- **ENTRIES PROVIDED**:
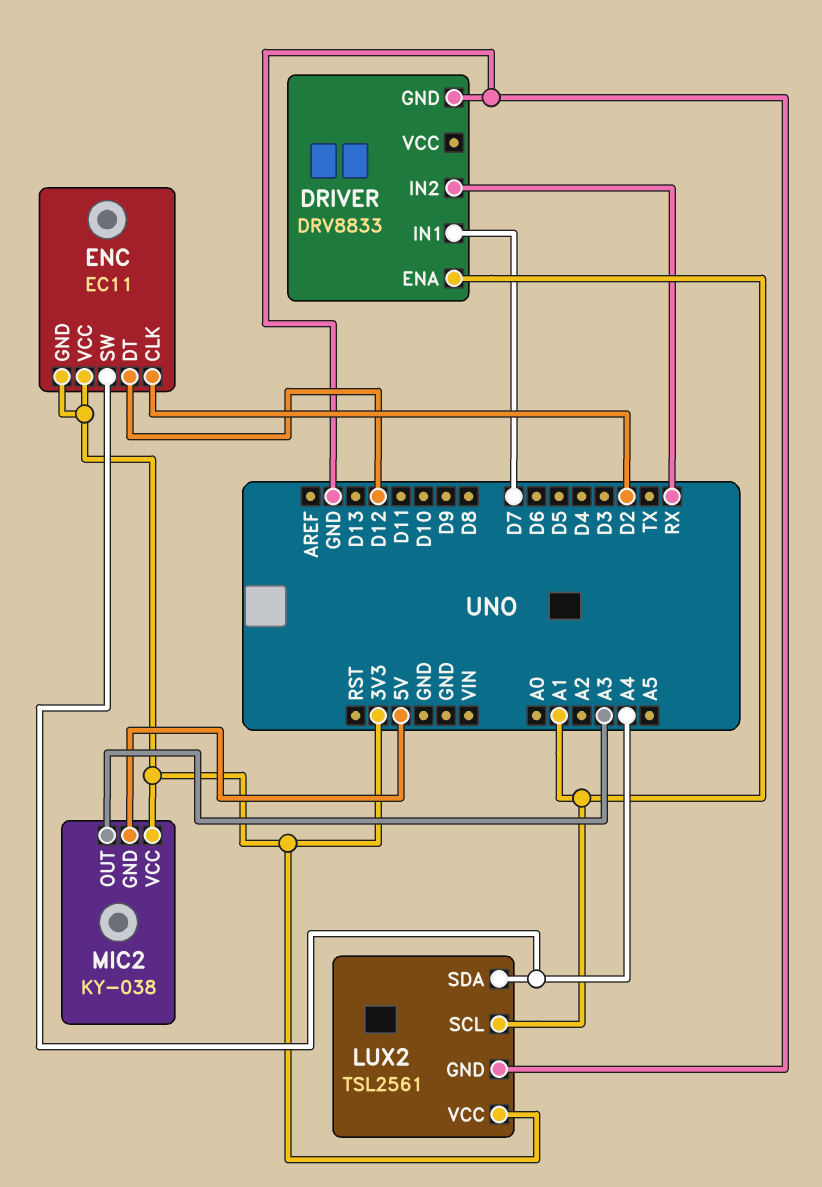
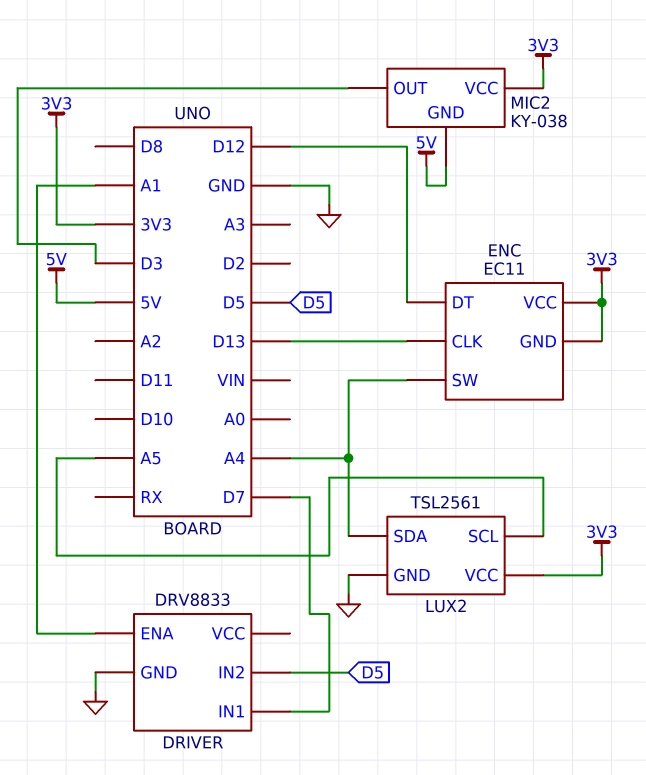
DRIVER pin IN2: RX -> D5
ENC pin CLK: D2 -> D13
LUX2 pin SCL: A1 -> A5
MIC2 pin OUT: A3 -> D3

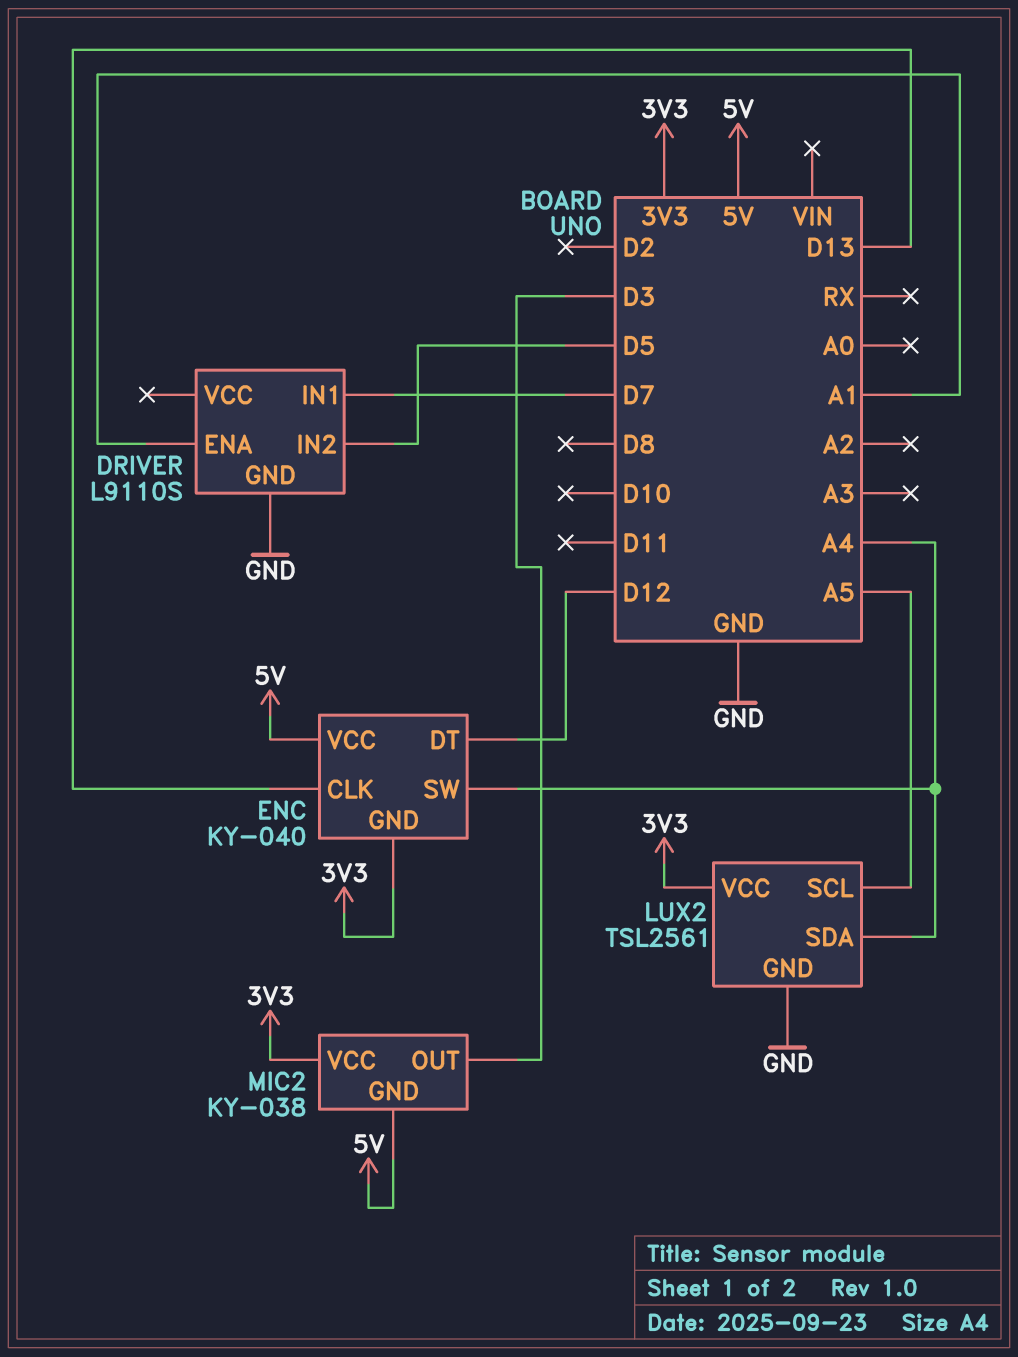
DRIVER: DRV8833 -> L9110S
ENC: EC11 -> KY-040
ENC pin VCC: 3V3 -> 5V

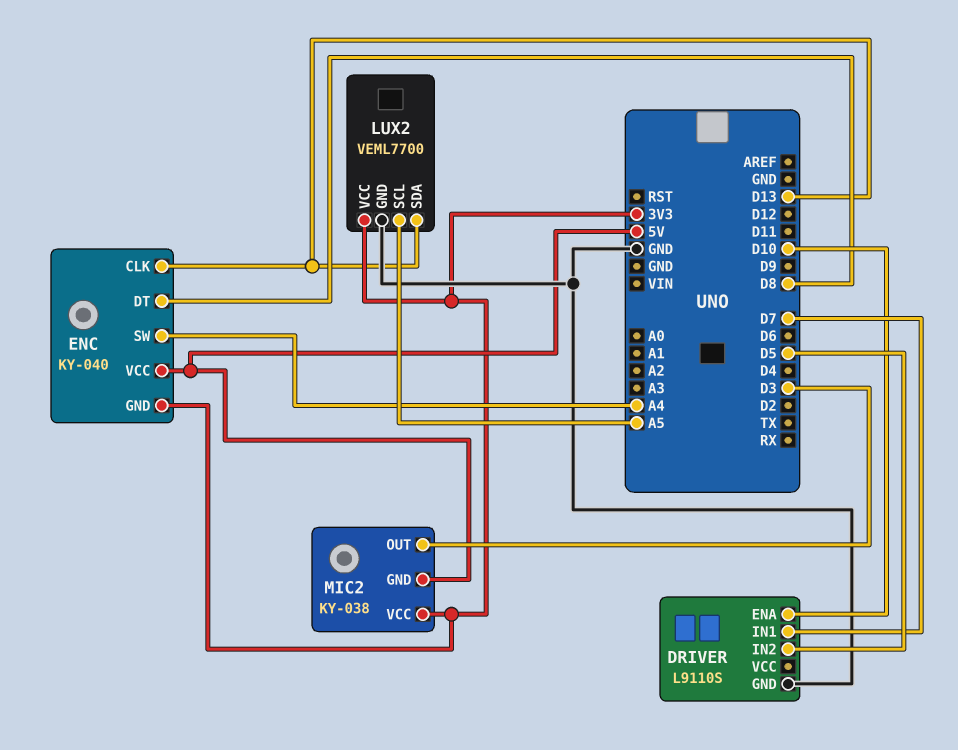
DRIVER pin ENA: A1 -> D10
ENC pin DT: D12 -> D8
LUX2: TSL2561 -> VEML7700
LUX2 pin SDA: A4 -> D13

- **INSTRUCTIONS FOR THE TASK**: Reproduce, word for word, the line containing "DRIVER pin ENA: A1 -> D10" along with every later line of the listing, and leave out all earlier lines.

- **RESULT**:
DRIVER pin ENA: A1 -> D10
ENC pin DT: D12 -> D8
LUX2: TSL2561 -> VEML7700
LUX2 pin SDA: A4 -> D13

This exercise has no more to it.